WHAT NEEDS TO BE DONE: Every line of the material that includes the word "pink" is to be shown.

===== SUPPLIED MATERIAL

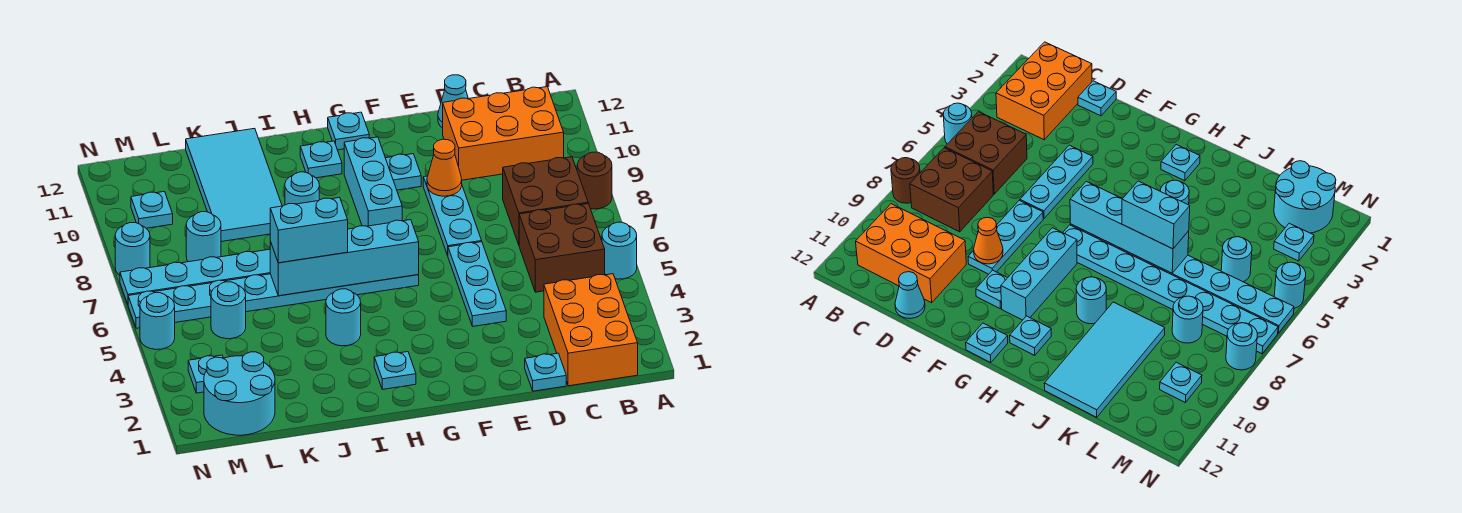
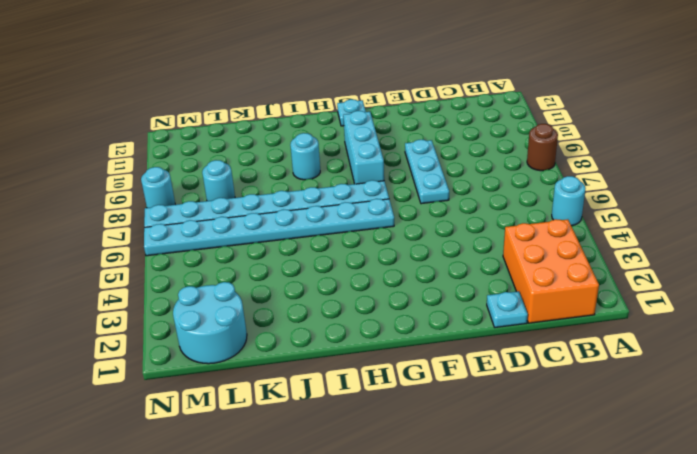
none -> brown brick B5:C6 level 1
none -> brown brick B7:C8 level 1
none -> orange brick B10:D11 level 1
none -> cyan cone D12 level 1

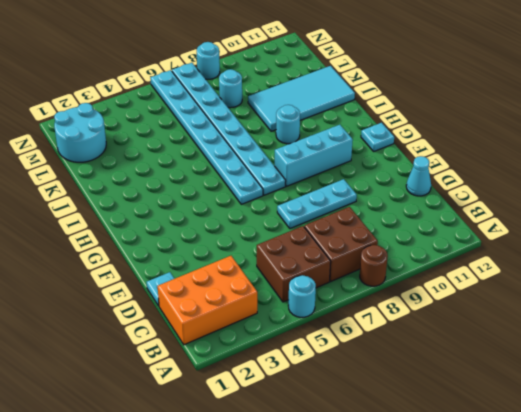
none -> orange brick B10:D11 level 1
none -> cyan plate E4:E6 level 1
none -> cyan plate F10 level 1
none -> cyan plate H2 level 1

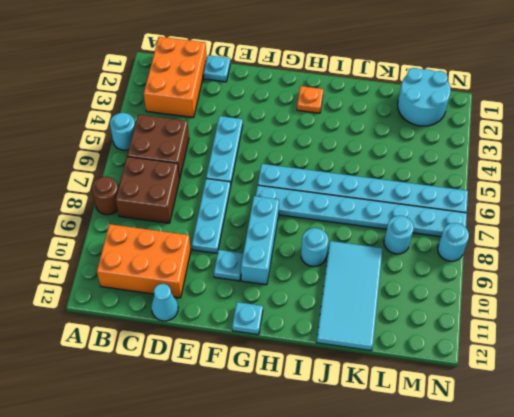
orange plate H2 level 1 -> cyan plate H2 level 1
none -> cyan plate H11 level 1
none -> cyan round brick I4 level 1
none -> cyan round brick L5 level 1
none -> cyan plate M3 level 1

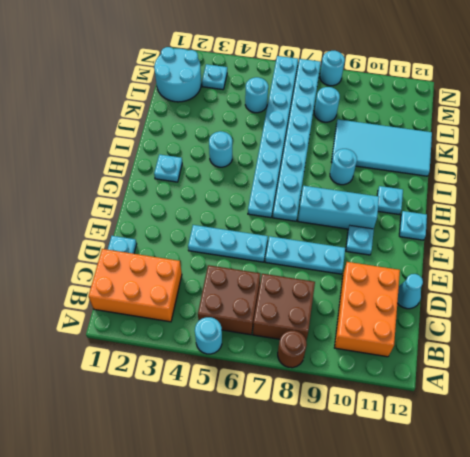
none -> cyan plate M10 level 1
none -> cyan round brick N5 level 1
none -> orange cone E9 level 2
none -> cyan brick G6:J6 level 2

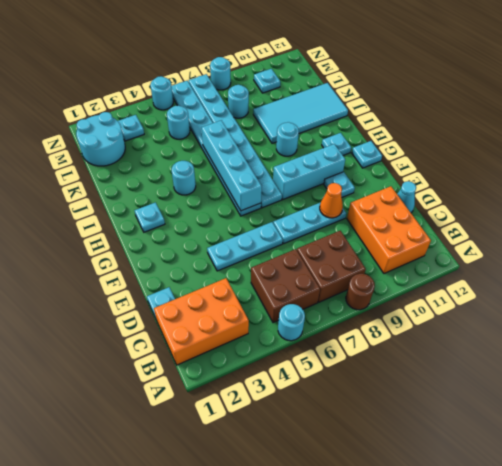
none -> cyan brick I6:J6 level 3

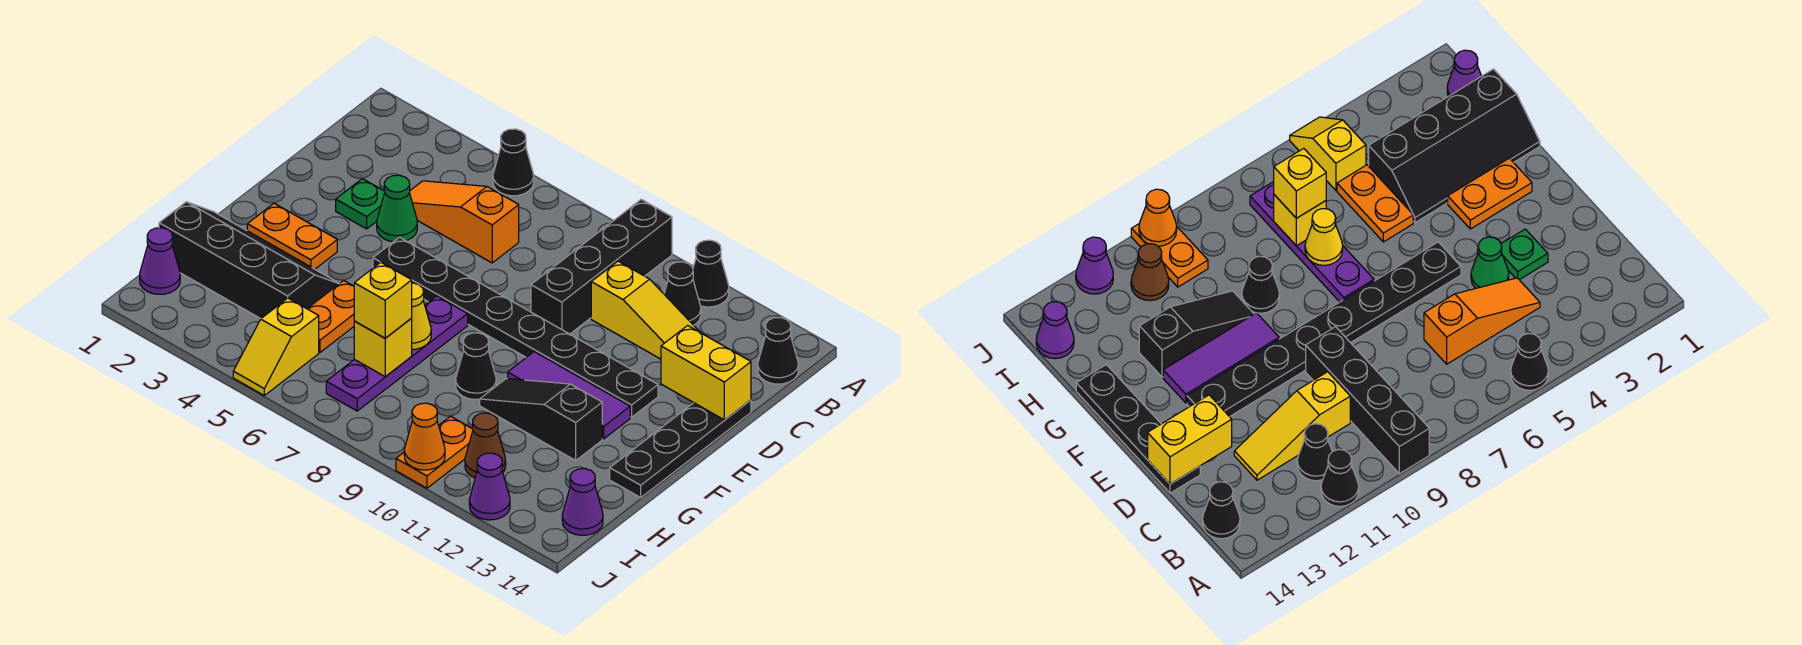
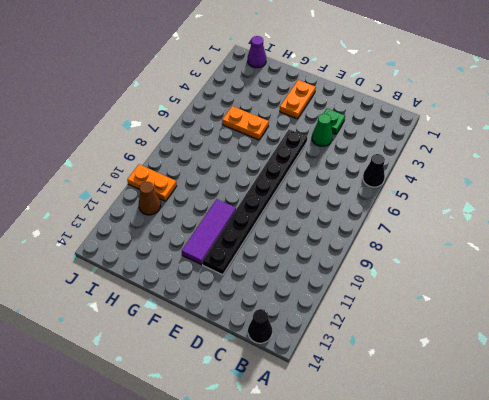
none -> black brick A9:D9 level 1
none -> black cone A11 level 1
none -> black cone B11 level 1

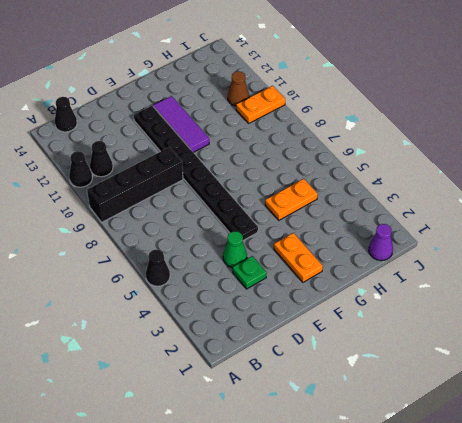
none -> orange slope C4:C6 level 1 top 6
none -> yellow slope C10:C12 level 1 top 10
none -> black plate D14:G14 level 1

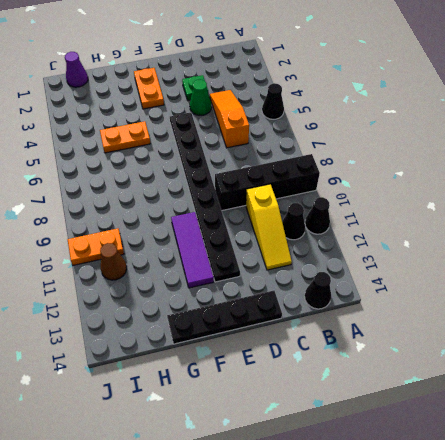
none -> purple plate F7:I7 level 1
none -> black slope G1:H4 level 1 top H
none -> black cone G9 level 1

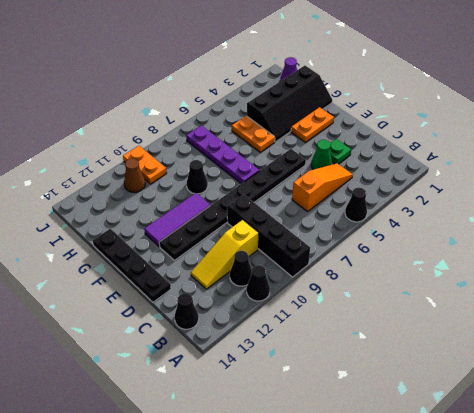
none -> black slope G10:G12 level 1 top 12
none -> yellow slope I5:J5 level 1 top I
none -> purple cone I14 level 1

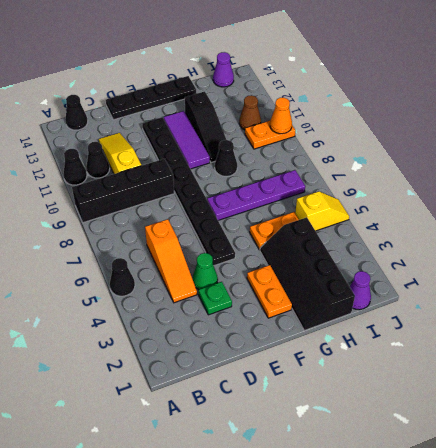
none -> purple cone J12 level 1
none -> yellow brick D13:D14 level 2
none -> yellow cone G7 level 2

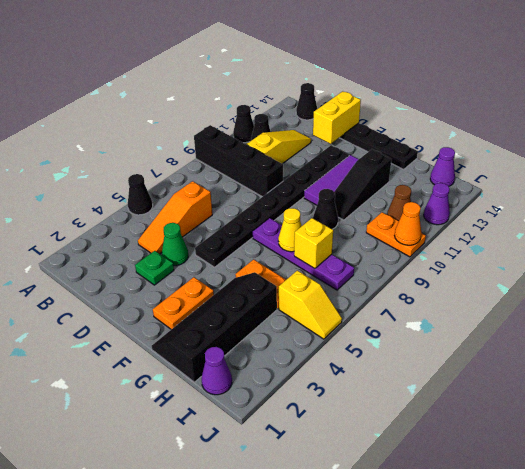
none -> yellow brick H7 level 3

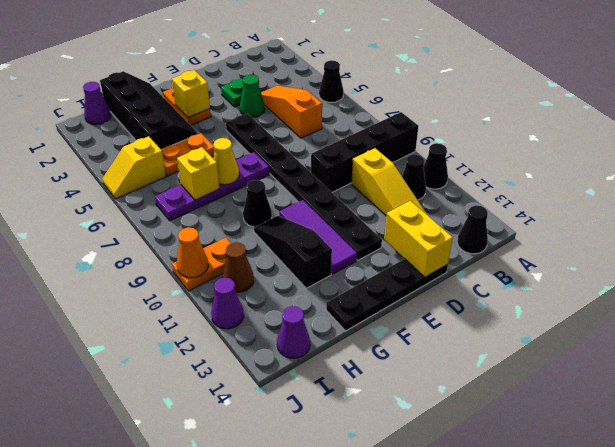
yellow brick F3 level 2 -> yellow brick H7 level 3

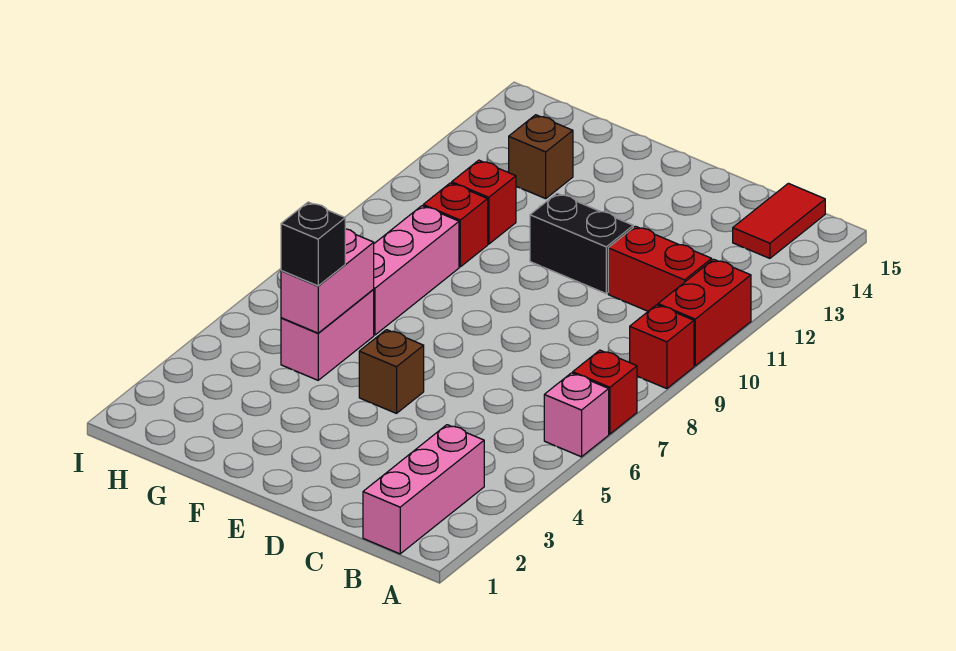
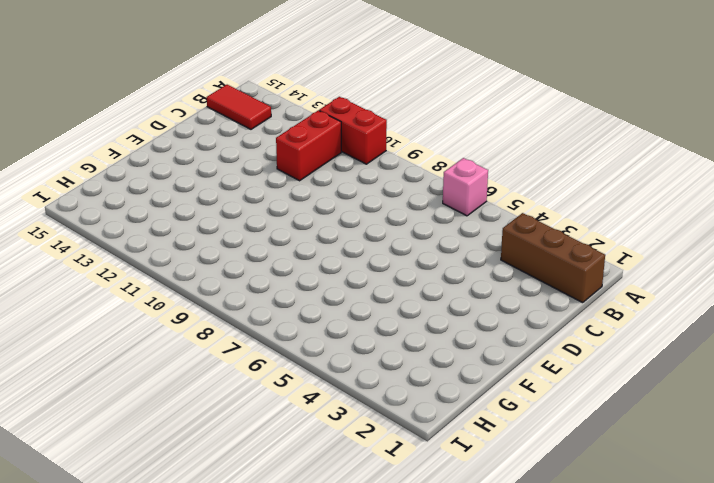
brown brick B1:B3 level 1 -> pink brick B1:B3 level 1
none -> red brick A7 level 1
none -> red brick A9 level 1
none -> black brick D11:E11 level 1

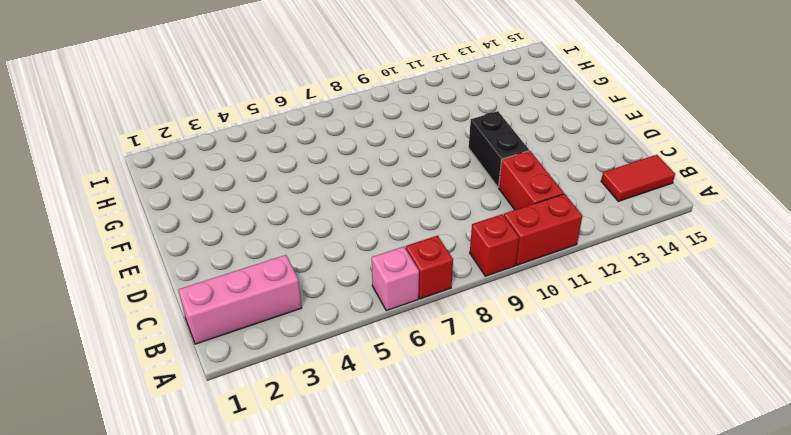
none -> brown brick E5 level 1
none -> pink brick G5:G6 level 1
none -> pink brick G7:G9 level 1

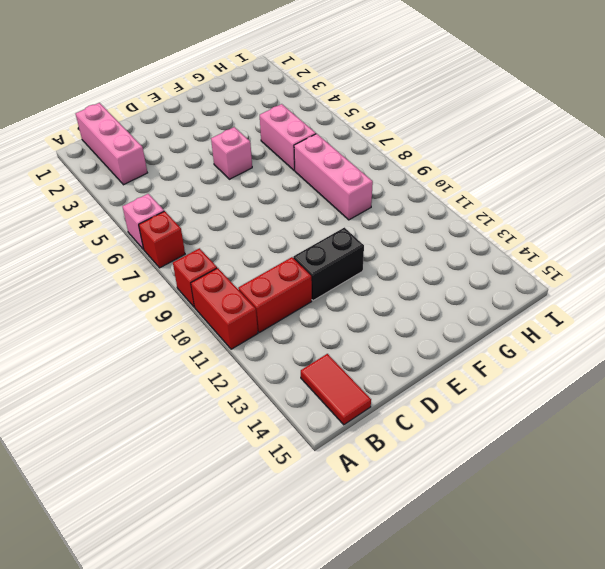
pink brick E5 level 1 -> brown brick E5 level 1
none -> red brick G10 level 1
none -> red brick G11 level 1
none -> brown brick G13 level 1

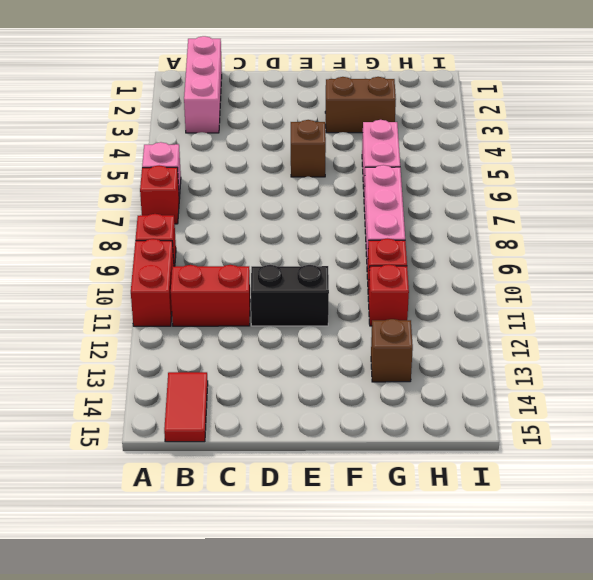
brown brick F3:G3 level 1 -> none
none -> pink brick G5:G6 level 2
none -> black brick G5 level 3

==========

ANSWER TO THE PROBLEM:
brown brick B1:B3 level 1 -> pink brick B1:B3 level 1
none -> pink brick G5:G6 level 1
none -> pink brick G7:G9 level 1
pink brick E5 level 1 -> brown brick E5 level 1
none -> pink brick G5:G6 level 2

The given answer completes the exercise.